Goal of the exercise: Please restate every record below word for word and skip the pictures.

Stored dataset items
╭──

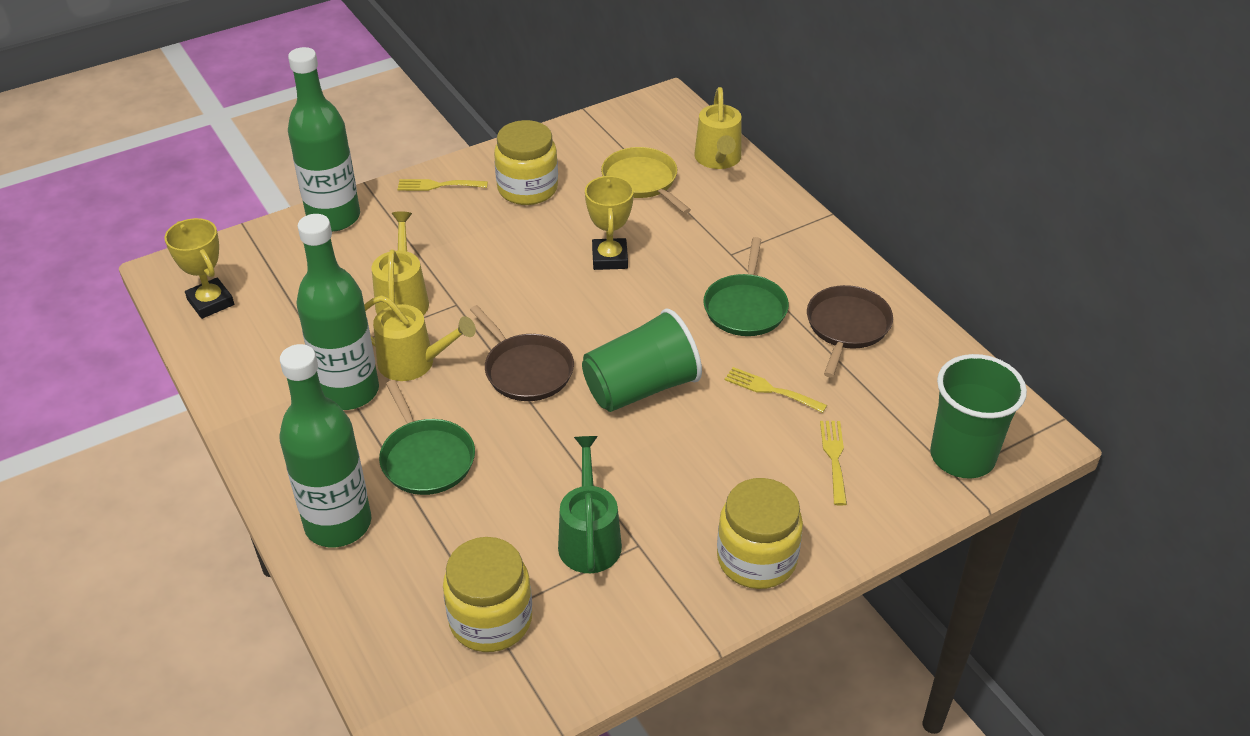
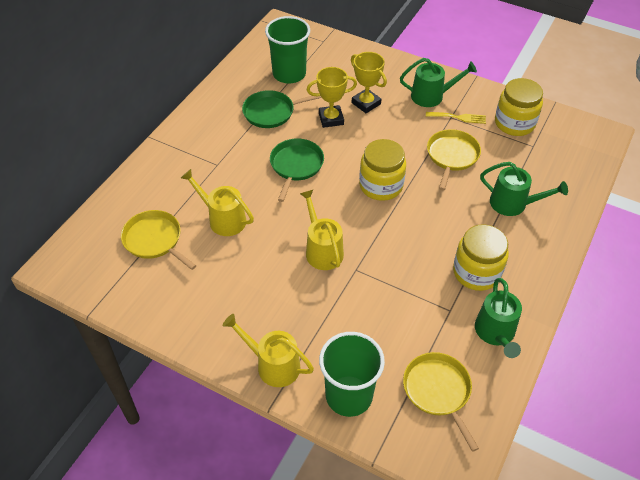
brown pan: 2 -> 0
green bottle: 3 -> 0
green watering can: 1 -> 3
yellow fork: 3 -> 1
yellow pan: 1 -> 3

╰──

Answer below:
brown pan: 2 -> 0
green bottle: 3 -> 0
green watering can: 1 -> 3
yellow fork: 3 -> 1
yellow pan: 1 -> 3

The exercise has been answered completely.